Source records: Begin

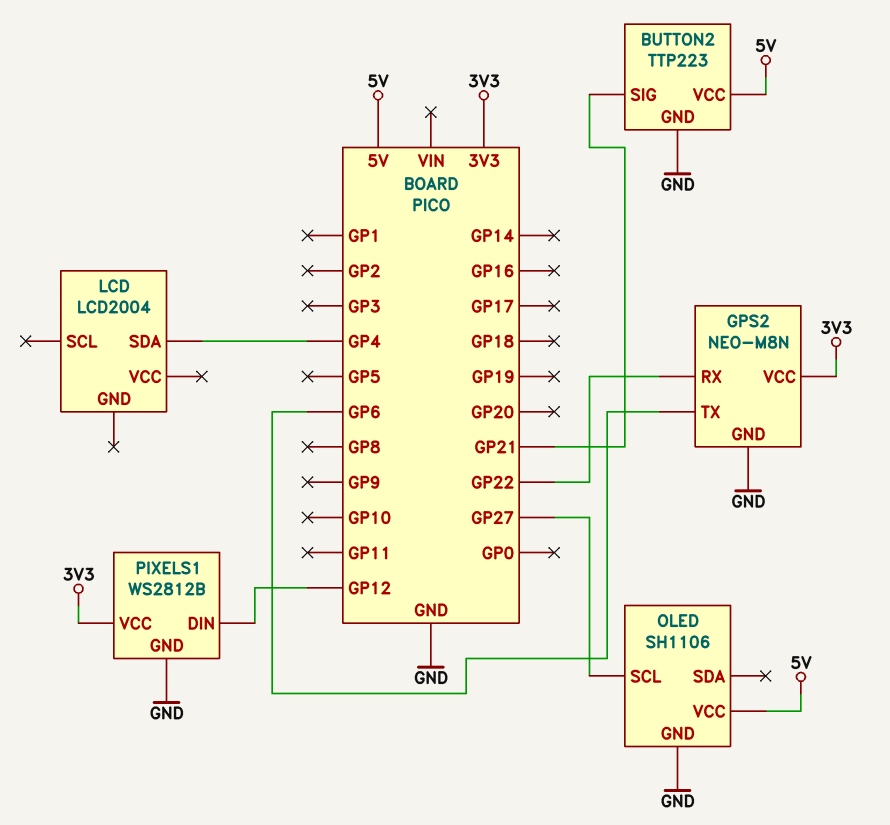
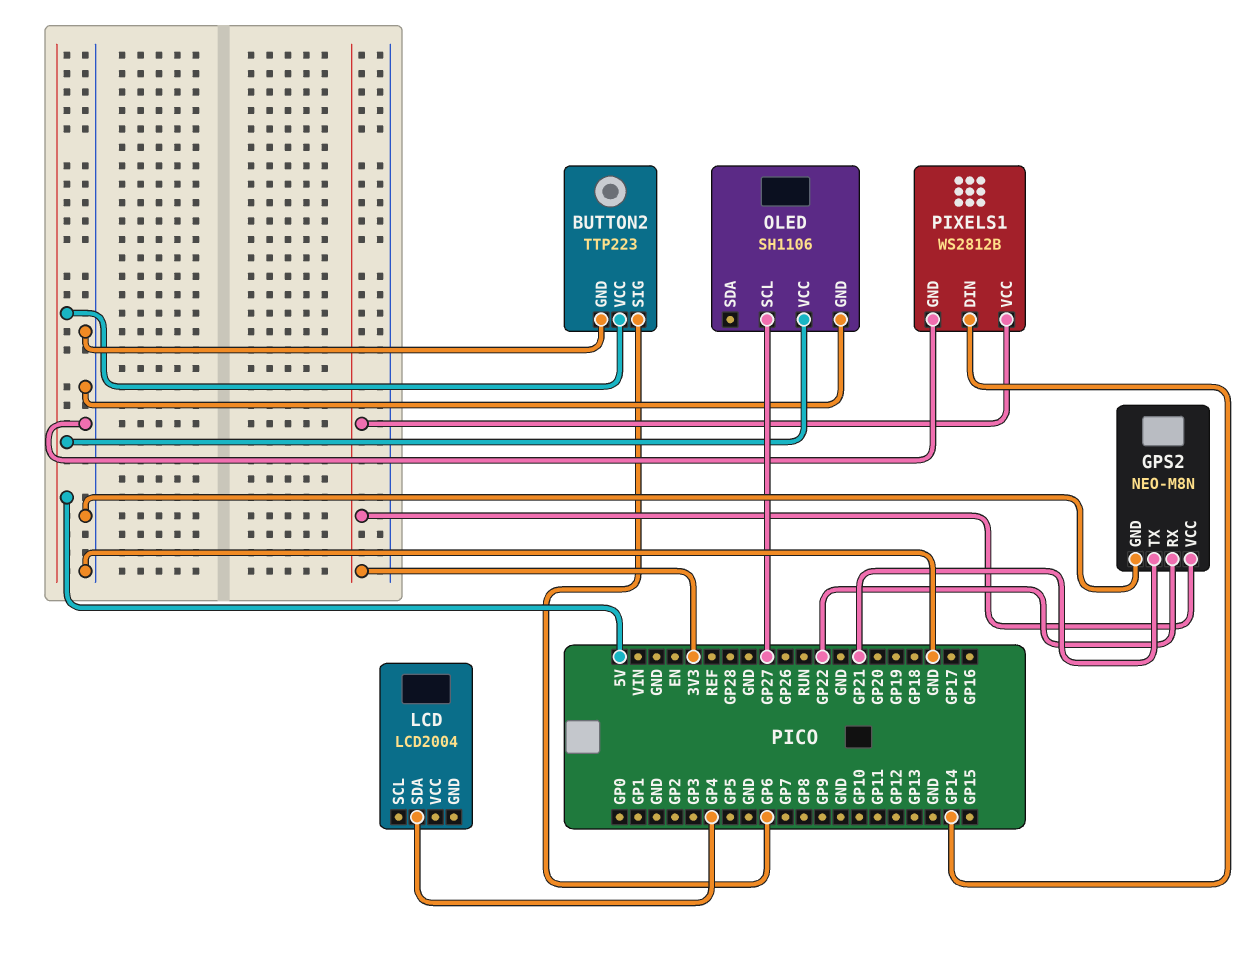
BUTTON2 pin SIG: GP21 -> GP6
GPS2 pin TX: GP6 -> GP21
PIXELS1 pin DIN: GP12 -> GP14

Source records: End
Source records: Begin

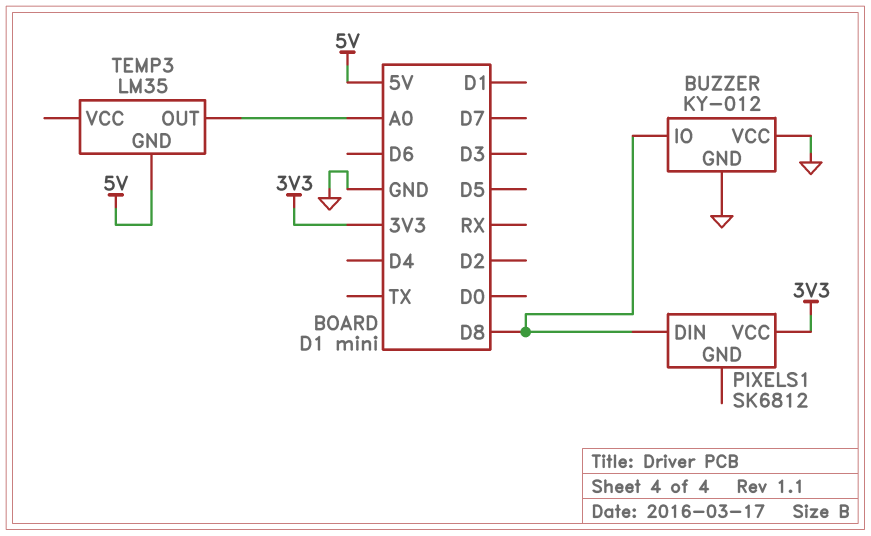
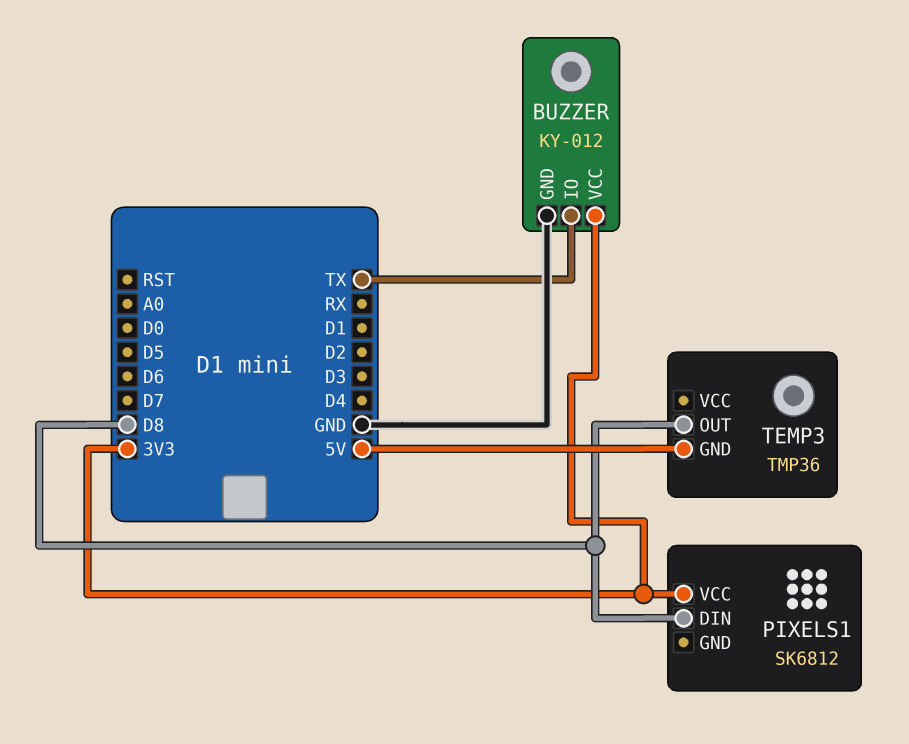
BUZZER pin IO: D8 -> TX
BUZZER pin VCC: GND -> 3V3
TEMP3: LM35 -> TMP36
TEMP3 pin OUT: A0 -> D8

Source records: End

Exercise instructions: Take the line above containing "BUTTON2 pin SIG: GP21 -> GP6", the line containing "PIXELS1 pin DIN: GP12 -> GP14", and all lines in between, and copy them exactly without anything else.

Solution to the exercise:
BUTTON2 pin SIG: GP21 -> GP6
GPS2 pin TX: GP6 -> GP21
PIXELS1 pin DIN: GP12 -> GP14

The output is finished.